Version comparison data
Start of Block

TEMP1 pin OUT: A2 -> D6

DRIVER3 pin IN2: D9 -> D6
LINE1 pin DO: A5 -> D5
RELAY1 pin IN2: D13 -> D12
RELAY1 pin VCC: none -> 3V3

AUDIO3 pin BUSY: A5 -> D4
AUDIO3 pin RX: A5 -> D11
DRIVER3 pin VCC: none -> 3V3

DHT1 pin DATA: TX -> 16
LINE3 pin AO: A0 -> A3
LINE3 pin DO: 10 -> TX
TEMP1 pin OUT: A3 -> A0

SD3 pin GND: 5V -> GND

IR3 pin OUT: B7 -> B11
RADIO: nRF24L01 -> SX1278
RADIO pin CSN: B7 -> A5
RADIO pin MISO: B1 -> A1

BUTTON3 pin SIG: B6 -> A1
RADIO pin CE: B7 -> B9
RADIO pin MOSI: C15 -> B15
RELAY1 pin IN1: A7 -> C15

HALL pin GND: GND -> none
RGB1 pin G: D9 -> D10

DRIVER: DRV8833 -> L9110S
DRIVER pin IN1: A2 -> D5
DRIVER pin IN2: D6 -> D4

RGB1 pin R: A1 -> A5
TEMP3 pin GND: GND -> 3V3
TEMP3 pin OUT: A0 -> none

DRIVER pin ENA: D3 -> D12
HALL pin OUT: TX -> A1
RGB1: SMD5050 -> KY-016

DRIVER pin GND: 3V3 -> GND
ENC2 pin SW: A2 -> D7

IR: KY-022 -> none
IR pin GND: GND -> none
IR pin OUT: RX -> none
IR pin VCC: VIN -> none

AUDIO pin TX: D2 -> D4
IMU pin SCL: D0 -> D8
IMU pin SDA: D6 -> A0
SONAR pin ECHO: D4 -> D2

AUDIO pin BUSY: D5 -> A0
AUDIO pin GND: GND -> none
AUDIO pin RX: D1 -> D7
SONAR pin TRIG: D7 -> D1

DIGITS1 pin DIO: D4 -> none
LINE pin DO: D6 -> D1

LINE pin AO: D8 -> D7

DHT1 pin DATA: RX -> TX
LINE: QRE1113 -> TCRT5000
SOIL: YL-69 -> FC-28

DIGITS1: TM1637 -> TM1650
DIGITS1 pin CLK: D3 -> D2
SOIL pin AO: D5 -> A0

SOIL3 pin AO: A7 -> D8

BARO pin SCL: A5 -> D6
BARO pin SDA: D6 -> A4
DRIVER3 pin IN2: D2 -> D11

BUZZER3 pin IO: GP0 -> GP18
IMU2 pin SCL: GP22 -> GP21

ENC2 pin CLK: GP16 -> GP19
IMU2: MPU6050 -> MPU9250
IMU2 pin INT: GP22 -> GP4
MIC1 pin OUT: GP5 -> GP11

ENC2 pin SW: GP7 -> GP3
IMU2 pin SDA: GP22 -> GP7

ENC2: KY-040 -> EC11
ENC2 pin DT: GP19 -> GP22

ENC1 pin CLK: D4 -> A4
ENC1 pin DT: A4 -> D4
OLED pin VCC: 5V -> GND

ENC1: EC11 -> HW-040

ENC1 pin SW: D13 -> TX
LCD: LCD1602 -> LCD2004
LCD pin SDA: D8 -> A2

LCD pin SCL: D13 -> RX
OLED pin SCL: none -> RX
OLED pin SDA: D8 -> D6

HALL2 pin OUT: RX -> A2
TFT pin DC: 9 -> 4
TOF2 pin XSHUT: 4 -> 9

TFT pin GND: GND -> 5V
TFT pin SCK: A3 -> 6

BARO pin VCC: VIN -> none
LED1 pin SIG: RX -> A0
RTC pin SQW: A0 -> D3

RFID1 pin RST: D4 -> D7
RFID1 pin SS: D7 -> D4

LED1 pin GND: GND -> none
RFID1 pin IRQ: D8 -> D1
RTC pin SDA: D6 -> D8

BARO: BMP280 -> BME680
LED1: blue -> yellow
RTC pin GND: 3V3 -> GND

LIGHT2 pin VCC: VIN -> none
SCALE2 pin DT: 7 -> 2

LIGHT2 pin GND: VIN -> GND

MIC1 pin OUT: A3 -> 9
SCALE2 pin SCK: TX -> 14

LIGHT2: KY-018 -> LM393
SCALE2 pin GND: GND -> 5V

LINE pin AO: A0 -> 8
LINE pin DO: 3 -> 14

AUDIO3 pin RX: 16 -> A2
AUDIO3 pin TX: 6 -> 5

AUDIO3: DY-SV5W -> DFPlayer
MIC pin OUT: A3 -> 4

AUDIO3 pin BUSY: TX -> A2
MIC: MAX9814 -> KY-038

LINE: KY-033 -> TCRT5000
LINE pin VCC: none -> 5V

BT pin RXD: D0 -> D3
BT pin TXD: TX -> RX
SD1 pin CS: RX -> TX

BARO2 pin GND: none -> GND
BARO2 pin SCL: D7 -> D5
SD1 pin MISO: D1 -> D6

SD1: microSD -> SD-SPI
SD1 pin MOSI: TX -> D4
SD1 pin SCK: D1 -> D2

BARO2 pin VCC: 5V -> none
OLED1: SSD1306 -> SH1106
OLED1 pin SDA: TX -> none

End of Block

Task to carry out — Exactly as they appear, print the lines from the one holding "BARO2 pin VCC: 5V -> none" through the final line of the entries, and no others.

Reply —
BARO2 pin VCC: 5V -> none
OLED1: SSD1306 -> SH1106
OLED1 pin SDA: TX -> none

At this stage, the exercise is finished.